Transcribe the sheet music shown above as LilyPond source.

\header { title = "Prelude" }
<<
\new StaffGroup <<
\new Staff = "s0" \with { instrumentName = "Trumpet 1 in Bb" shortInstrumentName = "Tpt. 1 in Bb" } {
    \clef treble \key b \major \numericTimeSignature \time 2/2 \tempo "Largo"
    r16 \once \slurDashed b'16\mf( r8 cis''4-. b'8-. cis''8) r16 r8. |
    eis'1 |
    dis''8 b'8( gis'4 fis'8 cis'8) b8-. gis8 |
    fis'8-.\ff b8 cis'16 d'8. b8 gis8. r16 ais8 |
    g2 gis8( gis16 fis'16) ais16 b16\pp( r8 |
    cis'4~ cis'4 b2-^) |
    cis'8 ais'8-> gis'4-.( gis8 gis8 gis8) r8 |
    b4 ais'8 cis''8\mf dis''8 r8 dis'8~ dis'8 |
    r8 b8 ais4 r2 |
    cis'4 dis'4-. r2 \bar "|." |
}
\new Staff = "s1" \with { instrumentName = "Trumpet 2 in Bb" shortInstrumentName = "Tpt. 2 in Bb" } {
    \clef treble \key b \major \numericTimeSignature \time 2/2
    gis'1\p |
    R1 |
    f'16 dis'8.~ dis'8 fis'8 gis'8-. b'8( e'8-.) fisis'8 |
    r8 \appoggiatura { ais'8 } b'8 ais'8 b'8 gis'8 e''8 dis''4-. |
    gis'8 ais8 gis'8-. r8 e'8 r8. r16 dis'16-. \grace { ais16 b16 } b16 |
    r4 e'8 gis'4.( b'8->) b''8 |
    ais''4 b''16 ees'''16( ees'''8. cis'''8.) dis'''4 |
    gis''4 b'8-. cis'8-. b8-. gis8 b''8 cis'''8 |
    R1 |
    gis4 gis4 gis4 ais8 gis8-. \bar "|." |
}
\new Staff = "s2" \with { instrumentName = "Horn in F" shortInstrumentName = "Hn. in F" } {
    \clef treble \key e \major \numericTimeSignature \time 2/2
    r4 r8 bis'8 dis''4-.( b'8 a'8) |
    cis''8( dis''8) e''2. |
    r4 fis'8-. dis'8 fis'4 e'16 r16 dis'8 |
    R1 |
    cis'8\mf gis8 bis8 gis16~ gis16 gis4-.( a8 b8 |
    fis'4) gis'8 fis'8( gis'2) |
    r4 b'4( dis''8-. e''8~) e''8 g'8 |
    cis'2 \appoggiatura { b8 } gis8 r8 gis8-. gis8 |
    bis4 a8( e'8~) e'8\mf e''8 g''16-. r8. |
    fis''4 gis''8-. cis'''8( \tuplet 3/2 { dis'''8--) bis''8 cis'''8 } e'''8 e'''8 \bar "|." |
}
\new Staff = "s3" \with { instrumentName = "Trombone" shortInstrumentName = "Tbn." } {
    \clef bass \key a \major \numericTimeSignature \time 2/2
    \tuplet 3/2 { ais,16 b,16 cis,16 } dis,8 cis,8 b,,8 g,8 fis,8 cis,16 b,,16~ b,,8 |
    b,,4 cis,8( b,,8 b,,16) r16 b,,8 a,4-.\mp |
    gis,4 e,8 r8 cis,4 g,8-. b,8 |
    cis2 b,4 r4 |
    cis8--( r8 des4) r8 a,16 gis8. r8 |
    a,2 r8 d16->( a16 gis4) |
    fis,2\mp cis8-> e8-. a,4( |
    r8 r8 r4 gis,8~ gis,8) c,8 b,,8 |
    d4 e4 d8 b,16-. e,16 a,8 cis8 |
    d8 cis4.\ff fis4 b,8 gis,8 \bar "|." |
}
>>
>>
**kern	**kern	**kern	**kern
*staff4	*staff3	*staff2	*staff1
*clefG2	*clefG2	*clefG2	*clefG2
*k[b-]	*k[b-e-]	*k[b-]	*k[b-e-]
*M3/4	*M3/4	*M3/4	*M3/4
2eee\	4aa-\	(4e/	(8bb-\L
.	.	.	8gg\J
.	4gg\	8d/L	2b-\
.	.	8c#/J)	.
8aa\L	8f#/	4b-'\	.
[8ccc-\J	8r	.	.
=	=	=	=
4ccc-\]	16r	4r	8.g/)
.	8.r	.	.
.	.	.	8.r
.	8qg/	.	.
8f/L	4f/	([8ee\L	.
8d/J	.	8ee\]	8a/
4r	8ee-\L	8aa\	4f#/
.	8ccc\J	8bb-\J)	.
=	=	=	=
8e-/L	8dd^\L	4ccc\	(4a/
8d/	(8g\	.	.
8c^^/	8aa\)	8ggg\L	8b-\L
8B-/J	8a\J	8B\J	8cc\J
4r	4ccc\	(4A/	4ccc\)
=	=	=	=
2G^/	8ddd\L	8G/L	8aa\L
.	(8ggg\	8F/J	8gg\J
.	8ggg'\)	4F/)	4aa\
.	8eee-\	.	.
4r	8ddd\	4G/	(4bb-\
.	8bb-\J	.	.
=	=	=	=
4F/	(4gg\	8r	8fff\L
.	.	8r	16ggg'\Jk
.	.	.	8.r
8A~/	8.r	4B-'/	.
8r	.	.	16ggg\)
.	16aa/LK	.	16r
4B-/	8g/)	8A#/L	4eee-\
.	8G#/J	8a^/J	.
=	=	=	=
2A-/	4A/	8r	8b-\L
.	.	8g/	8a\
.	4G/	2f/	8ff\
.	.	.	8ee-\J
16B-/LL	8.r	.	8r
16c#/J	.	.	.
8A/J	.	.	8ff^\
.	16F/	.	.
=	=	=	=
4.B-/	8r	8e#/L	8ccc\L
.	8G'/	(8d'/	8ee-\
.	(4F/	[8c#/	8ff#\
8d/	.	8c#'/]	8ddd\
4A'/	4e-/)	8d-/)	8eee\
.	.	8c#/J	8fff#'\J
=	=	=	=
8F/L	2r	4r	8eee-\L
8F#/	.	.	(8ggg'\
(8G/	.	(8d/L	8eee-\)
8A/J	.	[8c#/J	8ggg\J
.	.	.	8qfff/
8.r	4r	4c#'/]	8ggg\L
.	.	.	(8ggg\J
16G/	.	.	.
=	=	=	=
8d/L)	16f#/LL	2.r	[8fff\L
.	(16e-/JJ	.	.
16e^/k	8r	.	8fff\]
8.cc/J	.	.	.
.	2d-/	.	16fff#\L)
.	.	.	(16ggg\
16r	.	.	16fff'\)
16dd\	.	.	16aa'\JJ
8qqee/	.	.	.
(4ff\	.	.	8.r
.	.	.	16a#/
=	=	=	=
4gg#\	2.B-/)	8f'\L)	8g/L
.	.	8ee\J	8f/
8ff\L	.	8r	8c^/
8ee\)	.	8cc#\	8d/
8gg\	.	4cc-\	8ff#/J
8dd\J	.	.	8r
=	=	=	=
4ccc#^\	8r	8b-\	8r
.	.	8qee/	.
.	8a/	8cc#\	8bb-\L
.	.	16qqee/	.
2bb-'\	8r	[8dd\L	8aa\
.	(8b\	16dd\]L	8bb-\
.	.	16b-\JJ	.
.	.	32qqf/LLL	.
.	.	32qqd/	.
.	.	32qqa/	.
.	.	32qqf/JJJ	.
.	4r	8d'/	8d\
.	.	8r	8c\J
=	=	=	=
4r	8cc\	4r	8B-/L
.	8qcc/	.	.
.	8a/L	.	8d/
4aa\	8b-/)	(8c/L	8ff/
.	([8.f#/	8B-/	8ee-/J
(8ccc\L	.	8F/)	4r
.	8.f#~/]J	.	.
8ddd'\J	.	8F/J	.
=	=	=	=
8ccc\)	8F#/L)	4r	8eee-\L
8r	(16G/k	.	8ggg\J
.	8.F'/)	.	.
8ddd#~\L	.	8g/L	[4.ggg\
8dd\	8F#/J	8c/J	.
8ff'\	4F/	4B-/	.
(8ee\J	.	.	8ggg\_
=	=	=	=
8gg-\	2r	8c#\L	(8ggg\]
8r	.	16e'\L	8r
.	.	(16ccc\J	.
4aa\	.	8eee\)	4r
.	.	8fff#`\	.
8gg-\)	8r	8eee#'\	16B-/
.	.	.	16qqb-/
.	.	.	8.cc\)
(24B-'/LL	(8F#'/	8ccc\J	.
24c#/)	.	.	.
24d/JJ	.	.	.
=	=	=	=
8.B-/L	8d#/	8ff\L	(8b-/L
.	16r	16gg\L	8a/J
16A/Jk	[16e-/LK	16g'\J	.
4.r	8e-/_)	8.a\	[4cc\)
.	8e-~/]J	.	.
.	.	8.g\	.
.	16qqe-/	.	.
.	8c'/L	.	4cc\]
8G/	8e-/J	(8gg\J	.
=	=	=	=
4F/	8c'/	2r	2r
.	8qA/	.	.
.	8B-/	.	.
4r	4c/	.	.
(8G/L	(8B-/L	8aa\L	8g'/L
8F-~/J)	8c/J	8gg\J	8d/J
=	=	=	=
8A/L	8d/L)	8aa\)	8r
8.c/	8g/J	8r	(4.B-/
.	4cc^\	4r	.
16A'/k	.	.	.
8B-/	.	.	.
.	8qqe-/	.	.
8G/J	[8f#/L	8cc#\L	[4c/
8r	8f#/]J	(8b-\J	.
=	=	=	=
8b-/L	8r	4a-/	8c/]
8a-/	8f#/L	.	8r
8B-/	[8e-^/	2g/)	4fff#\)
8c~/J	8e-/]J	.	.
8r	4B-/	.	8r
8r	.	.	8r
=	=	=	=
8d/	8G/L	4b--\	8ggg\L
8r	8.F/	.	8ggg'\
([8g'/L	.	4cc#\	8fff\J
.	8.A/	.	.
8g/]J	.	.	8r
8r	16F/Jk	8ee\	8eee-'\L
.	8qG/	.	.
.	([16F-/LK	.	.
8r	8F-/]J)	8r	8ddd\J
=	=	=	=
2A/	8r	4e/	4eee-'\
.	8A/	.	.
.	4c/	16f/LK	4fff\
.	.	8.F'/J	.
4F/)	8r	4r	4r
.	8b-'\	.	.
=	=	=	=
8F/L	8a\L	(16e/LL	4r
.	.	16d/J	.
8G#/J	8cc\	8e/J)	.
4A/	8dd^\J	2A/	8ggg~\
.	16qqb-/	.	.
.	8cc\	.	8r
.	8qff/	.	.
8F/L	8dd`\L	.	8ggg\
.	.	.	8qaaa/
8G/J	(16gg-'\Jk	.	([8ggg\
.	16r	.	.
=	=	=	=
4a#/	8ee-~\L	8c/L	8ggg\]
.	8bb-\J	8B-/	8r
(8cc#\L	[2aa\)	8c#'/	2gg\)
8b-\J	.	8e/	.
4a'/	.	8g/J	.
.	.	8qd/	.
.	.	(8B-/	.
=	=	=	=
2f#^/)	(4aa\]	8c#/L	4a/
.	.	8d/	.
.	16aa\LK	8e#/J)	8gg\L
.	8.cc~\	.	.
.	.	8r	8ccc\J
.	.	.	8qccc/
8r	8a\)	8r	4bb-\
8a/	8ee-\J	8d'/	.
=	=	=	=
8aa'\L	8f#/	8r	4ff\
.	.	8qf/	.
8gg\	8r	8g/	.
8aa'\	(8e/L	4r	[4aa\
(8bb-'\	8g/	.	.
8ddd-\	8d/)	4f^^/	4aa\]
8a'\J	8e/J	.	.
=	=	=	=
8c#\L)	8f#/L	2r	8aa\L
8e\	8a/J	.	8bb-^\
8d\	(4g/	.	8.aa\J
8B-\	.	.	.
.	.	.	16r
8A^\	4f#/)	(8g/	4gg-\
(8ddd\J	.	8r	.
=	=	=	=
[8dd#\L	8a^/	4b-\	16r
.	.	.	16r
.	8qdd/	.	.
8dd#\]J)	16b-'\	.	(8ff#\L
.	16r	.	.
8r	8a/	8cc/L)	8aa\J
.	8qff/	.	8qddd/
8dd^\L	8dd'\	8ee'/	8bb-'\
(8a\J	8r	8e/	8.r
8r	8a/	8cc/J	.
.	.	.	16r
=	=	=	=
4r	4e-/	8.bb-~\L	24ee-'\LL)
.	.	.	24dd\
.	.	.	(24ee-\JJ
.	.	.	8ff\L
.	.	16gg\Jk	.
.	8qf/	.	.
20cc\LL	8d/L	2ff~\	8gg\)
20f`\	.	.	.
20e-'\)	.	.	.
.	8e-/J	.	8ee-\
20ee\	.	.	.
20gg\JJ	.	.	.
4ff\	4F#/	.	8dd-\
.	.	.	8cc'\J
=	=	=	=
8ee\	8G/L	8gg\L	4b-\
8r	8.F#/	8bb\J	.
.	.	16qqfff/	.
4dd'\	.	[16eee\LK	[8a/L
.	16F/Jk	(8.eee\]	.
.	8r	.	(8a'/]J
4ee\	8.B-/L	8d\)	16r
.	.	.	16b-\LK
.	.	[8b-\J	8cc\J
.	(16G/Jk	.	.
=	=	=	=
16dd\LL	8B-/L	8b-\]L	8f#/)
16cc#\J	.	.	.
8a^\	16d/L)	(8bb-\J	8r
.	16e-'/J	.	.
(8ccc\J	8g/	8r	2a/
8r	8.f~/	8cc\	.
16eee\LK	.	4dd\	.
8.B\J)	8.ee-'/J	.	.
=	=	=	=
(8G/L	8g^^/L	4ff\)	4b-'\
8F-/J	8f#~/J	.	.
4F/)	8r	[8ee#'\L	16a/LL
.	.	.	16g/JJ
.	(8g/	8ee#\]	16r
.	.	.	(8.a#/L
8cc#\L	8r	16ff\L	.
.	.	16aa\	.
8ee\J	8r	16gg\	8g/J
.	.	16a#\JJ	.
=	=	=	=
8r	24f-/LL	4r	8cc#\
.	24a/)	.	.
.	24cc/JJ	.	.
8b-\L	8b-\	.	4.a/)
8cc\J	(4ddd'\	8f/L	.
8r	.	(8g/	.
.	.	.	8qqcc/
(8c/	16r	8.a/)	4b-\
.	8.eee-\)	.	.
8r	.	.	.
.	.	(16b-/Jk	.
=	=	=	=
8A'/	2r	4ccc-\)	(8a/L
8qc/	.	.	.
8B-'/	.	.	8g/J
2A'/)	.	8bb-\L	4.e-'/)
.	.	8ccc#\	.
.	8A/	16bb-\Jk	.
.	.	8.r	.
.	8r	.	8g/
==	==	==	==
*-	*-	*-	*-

▬▬▬

■ Given instruction ■
Gather every line of the material above that contains the string "tuplet", and copy each one in full.

■ Expected output ■
    fis''4 gis''8-. cis'''8( \tuplet 3/2 { dis'''8--) bis''8 cis'''8 } e'''8 e'''8 \bar "|." |
    \tuplet 3/2 { ais,16 b,16 cis,16 } dis,8 cis,8 b,,8 g,8 fis,8 cis,16 b,,16~ b,,8 |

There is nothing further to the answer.